Stored items:
=====
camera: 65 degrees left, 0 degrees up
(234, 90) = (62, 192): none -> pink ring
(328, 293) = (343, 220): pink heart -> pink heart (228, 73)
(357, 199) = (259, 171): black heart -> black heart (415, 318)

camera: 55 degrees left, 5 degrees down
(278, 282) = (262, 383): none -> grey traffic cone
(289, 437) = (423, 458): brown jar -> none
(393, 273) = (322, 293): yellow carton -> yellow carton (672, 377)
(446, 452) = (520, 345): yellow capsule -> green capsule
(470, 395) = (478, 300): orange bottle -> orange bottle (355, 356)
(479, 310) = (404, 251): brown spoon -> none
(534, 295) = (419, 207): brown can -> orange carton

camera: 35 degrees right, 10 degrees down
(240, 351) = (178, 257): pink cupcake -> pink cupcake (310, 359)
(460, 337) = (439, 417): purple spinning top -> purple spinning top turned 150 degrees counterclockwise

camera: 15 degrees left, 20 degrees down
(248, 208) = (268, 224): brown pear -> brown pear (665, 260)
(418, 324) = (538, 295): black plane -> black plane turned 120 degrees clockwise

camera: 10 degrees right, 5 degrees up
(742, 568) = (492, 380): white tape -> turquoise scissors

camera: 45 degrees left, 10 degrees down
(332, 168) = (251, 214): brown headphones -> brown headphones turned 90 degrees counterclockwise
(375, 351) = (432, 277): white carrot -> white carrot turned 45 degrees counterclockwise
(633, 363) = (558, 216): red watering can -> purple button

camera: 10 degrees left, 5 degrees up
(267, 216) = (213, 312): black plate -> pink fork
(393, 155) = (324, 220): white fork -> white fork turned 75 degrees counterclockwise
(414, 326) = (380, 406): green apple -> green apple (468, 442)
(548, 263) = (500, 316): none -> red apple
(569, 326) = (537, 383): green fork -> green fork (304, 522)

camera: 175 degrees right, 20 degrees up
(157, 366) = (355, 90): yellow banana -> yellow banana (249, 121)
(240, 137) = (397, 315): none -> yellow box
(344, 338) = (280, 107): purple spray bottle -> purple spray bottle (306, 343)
=====
*YOUR ASSIGNMENT*
Beginning at the line with "(534, 295) = (419, 207): brown" and stopping after the line with "(460, 337) = (439, 417): purple", please write out every line of the data above exactly and nothing else.

*RESULT FOR THIS EXERCISE*
(534, 295) = (419, 207): brown can -> orange carton

camera: 35 degrees right, 10 degrees down
(240, 351) = (178, 257): pink cupcake -> pink cupcake (310, 359)
(460, 337) = (439, 417): purple spinning top -> purple spinning top turned 150 degrees counterclockwise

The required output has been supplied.